Would you please return the lines of the entries below starting at the line that has "The Lineal/lila at <525,663,673,717>" and ending at the line that has "The Sprühflasche/orange moved", both included, exactly as they are?

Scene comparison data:
»»

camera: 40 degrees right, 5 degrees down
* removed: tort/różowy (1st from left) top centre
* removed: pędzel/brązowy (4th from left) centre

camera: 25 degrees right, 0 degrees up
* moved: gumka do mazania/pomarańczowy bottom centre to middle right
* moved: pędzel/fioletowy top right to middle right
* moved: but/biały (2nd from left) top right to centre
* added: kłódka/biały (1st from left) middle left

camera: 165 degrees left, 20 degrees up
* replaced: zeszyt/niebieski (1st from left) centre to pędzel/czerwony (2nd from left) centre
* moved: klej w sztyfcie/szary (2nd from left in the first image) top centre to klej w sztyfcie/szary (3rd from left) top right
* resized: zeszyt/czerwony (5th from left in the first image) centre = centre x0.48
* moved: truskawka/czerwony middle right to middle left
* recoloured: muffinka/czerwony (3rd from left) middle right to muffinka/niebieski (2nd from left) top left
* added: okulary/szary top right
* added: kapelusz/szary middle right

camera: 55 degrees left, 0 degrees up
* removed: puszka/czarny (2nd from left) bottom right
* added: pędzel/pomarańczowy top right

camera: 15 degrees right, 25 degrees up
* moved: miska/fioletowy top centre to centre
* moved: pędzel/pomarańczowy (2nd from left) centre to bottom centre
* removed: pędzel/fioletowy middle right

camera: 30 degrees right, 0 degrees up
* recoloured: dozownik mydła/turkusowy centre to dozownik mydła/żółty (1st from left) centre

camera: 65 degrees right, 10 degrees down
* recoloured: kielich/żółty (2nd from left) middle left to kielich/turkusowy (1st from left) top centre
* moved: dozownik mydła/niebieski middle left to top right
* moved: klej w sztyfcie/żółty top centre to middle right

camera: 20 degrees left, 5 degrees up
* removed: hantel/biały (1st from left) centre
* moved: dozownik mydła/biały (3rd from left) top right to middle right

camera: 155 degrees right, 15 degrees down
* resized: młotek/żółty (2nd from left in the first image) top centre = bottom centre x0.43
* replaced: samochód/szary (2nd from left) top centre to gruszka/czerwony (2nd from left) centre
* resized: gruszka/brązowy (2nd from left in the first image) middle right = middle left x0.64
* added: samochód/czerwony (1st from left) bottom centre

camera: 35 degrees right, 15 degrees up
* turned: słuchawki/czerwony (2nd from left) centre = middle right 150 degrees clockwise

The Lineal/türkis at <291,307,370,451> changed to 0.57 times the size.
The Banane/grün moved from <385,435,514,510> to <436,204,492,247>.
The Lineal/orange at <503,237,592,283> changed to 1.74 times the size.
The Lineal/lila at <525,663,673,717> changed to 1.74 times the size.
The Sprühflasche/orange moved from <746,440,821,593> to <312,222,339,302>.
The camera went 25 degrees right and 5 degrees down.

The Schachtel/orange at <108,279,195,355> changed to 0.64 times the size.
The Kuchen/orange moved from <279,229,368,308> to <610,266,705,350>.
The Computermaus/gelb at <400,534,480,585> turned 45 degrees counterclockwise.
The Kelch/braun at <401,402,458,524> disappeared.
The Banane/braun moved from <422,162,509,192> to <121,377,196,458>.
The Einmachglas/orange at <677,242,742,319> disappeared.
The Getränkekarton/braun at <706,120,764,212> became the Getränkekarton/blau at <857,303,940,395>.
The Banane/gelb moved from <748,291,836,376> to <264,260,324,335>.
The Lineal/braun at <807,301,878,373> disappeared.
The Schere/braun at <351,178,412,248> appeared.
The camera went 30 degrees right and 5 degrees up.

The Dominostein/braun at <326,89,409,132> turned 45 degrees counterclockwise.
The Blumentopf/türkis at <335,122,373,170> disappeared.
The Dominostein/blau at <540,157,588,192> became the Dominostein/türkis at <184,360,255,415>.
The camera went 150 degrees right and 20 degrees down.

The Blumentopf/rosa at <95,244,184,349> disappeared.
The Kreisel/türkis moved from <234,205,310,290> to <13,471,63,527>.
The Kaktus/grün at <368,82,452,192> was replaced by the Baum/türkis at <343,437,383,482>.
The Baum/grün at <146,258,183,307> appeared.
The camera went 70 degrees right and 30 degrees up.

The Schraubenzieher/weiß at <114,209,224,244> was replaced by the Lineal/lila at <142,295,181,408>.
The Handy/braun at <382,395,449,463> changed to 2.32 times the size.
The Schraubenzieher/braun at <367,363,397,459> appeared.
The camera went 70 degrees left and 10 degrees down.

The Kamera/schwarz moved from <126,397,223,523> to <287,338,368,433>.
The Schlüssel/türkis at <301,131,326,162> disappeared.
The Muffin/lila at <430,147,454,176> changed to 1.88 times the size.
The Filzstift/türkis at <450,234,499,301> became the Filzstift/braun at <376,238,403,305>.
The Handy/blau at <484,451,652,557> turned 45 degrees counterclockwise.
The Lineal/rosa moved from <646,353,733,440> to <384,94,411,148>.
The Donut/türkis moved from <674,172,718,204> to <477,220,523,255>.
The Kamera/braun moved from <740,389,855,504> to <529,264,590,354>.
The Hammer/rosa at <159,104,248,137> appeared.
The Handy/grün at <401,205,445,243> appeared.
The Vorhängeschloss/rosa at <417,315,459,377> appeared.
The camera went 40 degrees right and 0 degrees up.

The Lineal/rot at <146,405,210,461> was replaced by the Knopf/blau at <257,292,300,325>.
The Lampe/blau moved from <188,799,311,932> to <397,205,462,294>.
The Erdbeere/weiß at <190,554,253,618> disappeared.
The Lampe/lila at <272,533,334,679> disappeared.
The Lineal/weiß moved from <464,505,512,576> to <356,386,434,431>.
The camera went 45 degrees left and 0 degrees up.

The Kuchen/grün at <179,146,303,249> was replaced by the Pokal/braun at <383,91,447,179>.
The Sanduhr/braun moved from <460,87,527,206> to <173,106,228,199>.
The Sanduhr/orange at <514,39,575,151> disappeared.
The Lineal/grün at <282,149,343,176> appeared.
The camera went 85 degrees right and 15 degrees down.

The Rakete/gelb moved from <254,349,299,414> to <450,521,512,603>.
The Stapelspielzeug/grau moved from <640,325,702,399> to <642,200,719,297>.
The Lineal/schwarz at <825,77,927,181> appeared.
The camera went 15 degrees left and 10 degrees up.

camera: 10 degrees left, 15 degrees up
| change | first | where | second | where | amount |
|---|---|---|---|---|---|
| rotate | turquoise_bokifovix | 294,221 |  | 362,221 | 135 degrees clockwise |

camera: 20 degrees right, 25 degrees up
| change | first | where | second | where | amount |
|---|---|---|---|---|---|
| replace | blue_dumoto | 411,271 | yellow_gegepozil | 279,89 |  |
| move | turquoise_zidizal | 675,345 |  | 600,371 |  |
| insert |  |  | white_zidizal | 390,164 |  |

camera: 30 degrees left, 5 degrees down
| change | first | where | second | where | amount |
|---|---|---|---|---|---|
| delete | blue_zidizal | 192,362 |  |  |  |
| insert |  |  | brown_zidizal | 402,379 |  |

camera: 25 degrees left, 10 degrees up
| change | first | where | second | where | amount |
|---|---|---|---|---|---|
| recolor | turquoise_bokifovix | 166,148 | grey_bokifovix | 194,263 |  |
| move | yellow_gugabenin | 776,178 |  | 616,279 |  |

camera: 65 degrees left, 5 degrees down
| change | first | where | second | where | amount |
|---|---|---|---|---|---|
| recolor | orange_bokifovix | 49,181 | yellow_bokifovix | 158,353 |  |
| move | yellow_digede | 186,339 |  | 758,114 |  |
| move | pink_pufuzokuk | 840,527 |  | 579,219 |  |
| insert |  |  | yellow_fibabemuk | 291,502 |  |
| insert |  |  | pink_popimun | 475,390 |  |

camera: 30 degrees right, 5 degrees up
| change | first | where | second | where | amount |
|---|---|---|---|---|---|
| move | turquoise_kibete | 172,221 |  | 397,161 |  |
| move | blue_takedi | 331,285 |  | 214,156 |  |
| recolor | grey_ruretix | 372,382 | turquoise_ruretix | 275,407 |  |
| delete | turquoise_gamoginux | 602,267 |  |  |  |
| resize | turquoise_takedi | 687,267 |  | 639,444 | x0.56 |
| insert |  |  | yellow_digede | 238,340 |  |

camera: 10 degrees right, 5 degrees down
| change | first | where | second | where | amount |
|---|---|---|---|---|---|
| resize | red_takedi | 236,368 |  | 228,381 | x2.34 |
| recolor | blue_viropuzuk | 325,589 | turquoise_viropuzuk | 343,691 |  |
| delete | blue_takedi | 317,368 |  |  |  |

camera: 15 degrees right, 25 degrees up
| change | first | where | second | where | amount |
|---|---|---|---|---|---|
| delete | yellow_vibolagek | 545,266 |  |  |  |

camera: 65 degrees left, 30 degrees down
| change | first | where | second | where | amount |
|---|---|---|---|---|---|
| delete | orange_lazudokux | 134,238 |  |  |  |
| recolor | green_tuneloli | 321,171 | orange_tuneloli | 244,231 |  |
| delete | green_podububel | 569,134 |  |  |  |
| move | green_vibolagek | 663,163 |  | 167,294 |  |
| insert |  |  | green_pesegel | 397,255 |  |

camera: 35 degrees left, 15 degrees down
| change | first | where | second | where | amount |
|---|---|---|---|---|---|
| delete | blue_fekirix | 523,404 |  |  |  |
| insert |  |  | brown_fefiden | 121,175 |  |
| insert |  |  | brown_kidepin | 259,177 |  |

««

§ Solution to the exercise
The Lineal/lila at <525,663,673,717> changed to 1.74 times the size.
The Sprühflasche/orange moved from <746,440,821,593> to <312,222,339,302>.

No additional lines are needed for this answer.